- What is required
An exact copy of all the lines below is required, with every image left out.

Records drawn from a dataset:
-------------------------

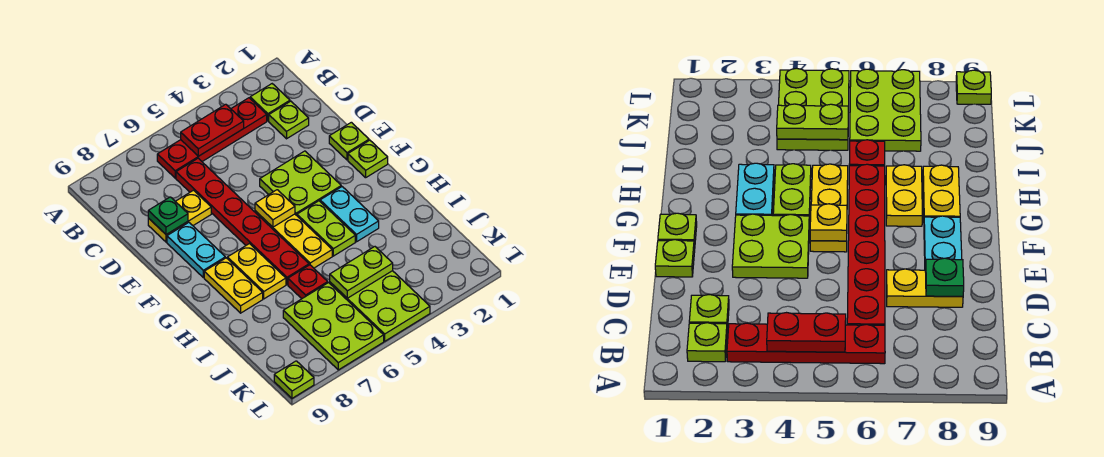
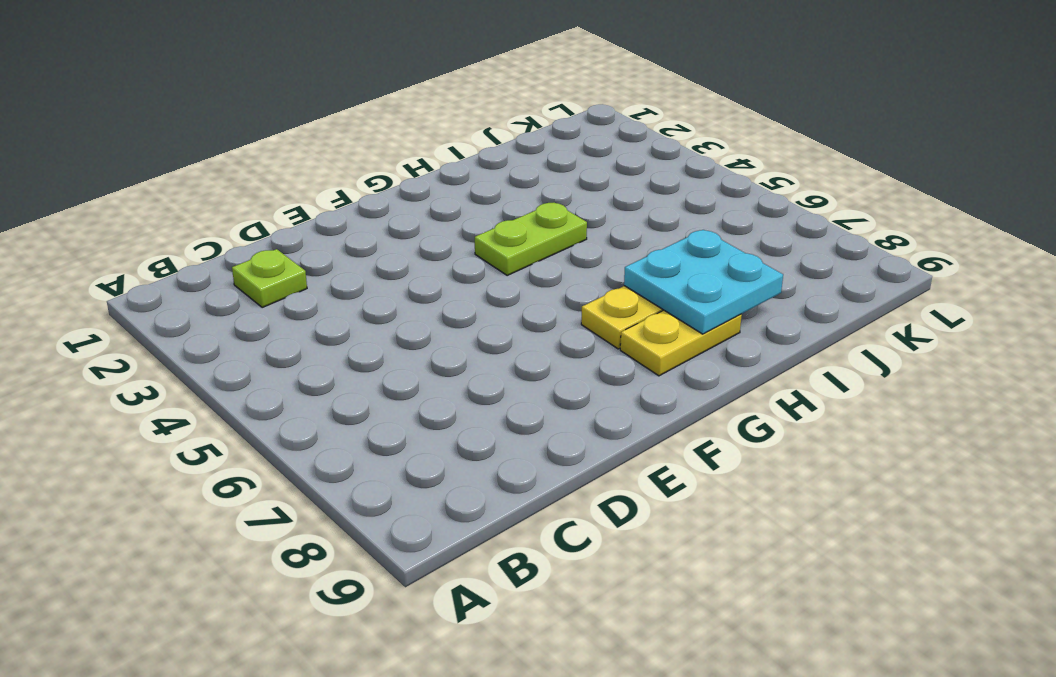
cyan plate H7:I8 level 2 -> none
none -> lime plate B2 level 1
none -> red plate B3:B6 level 1
none -> red plate C6:H6 level 1

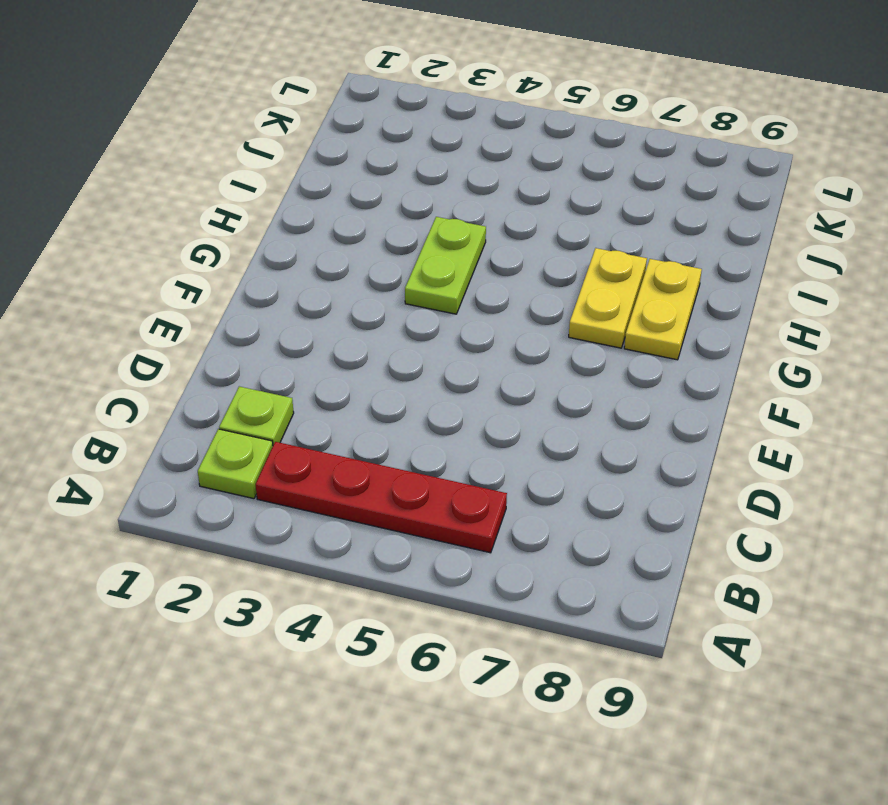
none -> red plate C6:H6 level 1
none -> yellow plate D7:D8 level 1
none -> lime plate E1 level 1

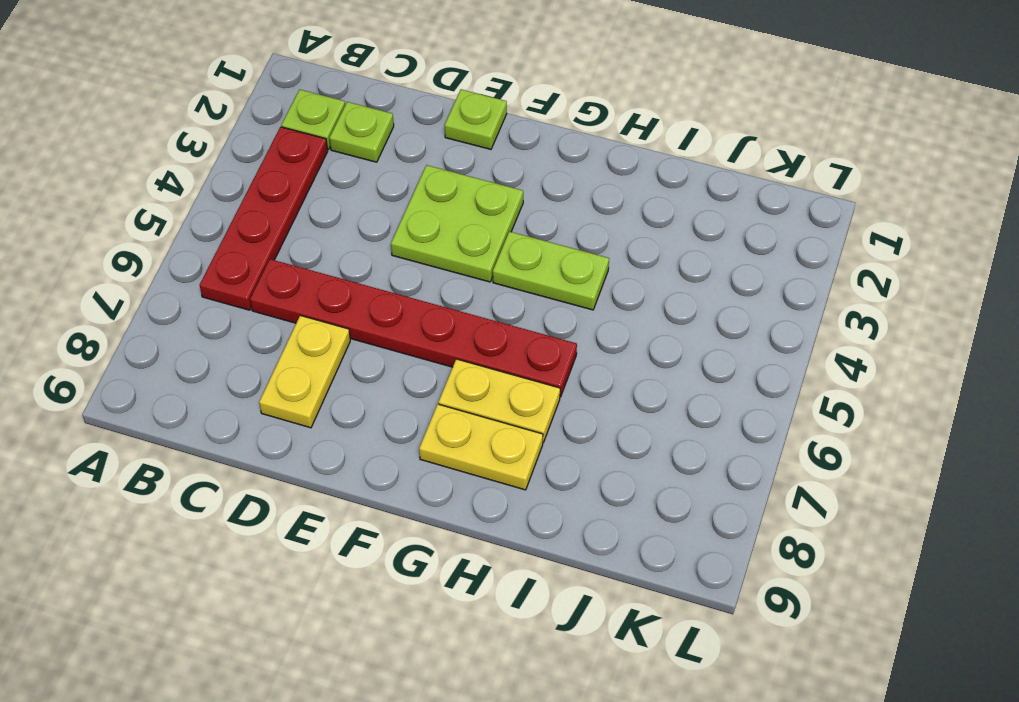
none -> cyan plate E8:F8 level 1
none -> lime plate F1 level 1
none -> yellow plate F5:H5 level 1

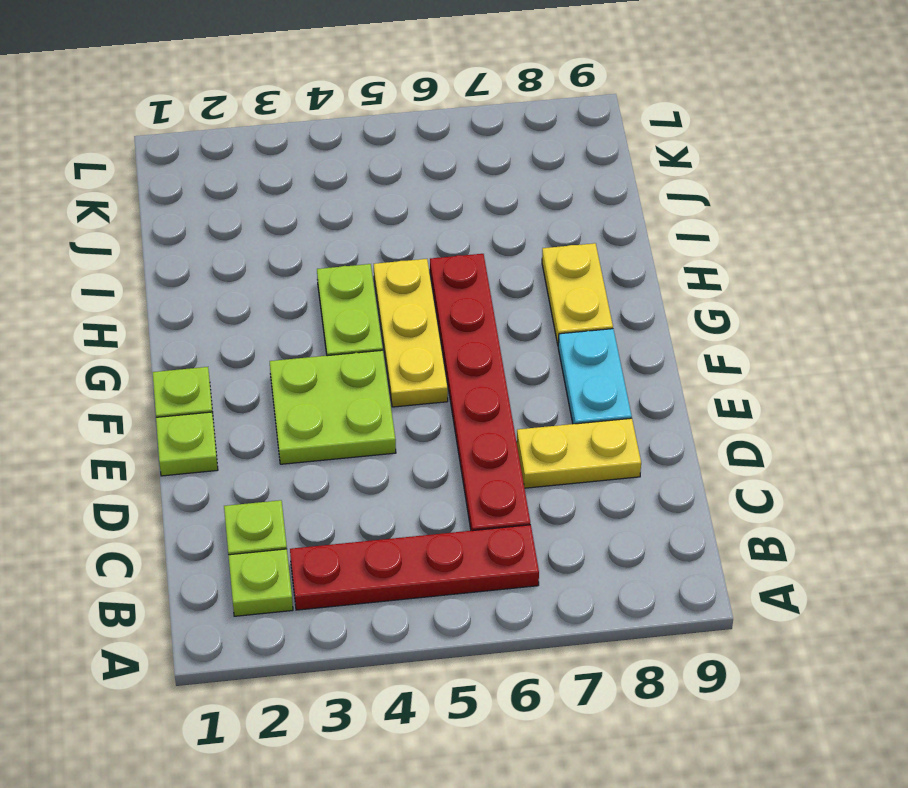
none -> cyan plate G3:H3 level 1
none -> yellow plate G7:H7 level 1
none -> red plate I6 level 1

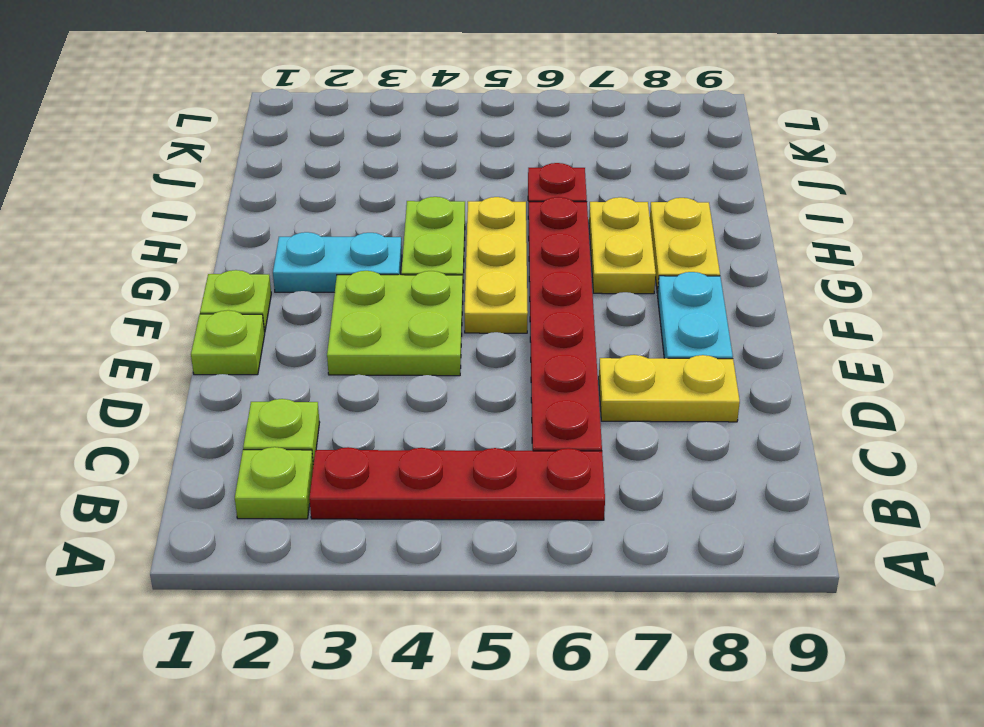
cyan plate G2:G3 level 1 -> cyan plate G3:H3 level 1
none -> lime plate J4:L5 level 1
none -> lime plate J6:L7 level 1
none -> lime plate L9 level 1

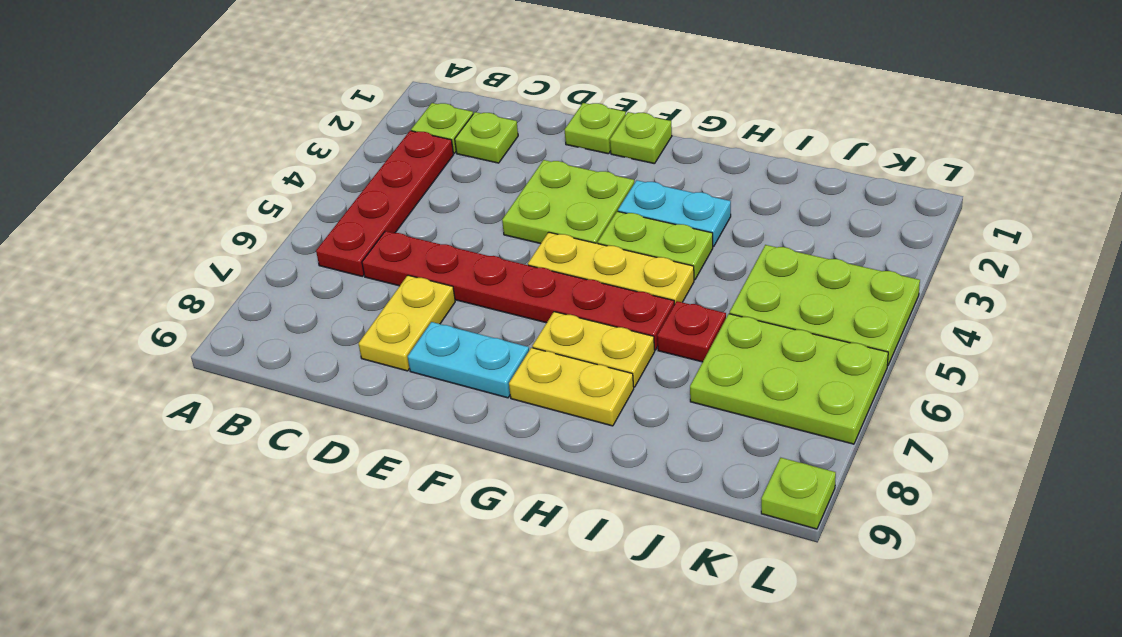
none -> red plate B4:B5 level 2
none -> green plate D8 level 2
none -> yellow plate F5 level 2

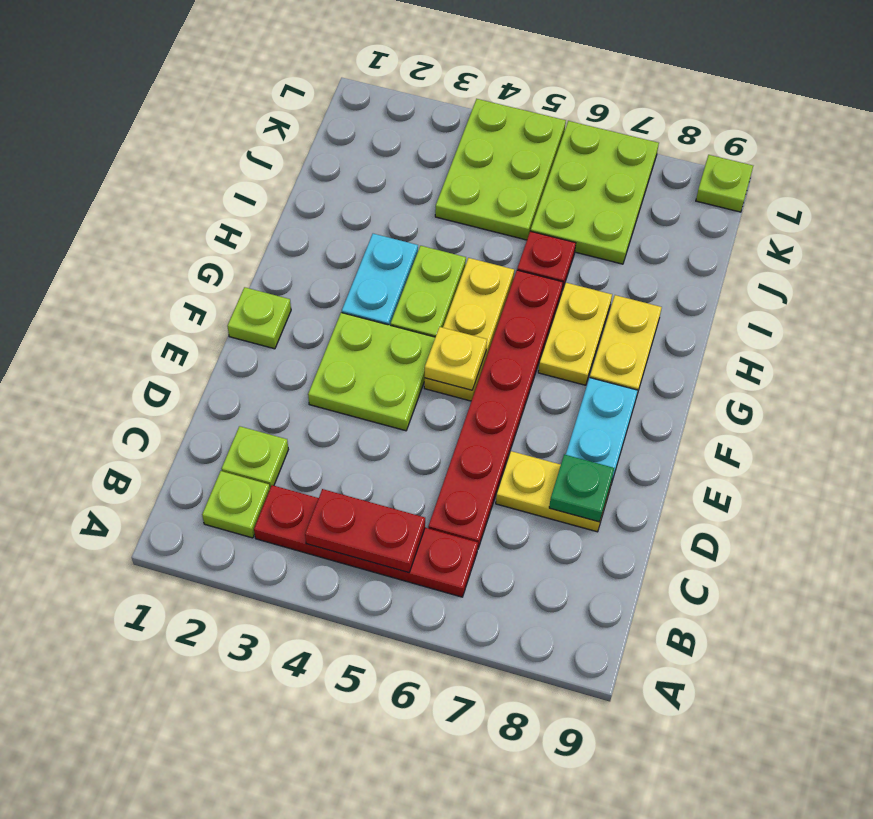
none -> lime plate E1 level 1
none -> lime plate J4:J5 level 2

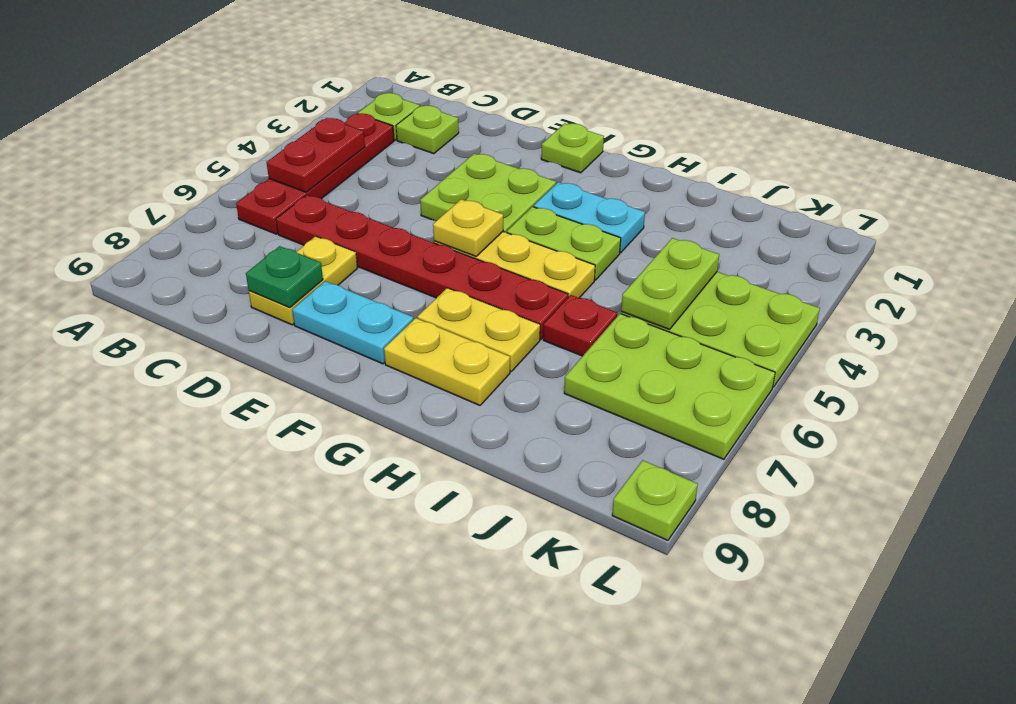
none -> lime plate E1 level 1

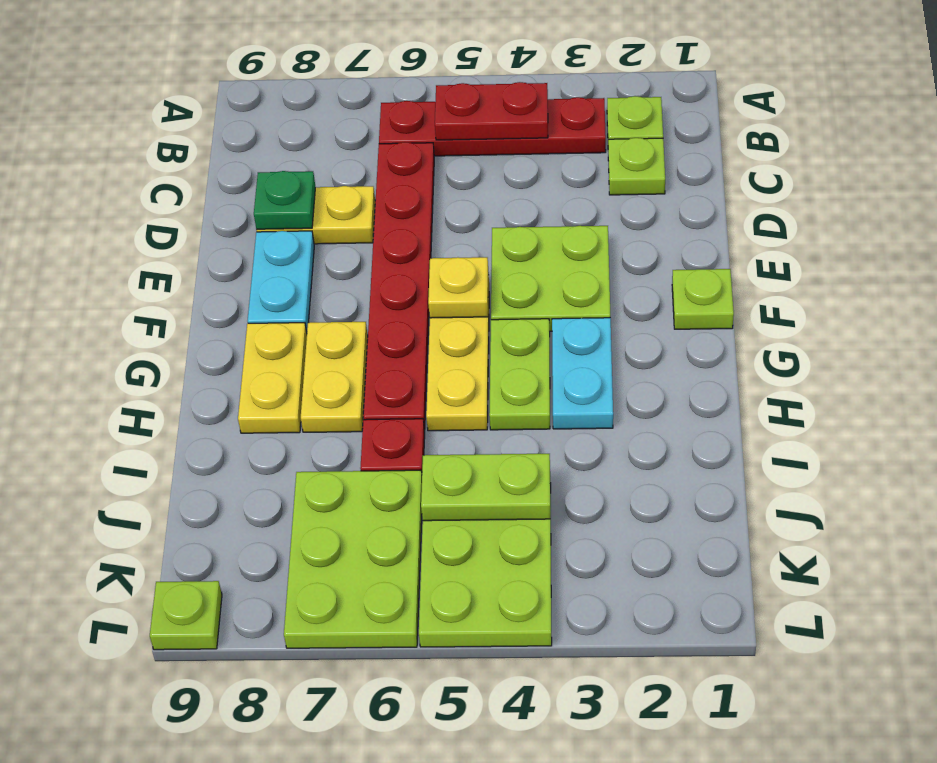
none -> lime plate E1 level 1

-------------------------

- Task answer
cyan plate H7:I8 level 2 -> none
none -> lime plate B2 level 1
none -> red plate B3:B6 level 1
none -> red plate C6:H6 level 1

none -> red plate C6:H6 level 1
none -> yellow plate D7:D8 level 1
none -> lime plate E1 level 1

none -> cyan plate E8:F8 level 1
none -> lime plate F1 level 1
none -> yellow plate F5:H5 level 1

none -> cyan plate G3:H3 level 1
none -> yellow plate G7:H7 level 1
none -> red plate I6 level 1

cyan plate G2:G3 level 1 -> cyan plate G3:H3 level 1
none -> lime plate J4:L5 level 1
none -> lime plate J6:L7 level 1
none -> lime plate L9 level 1

none -> red plate B4:B5 level 2
none -> green plate D8 level 2
none -> yellow plate F5 level 2

none -> lime plate E1 level 1
none -> lime plate J4:J5 level 2

none -> lime plate E1 level 1

none -> lime plate E1 level 1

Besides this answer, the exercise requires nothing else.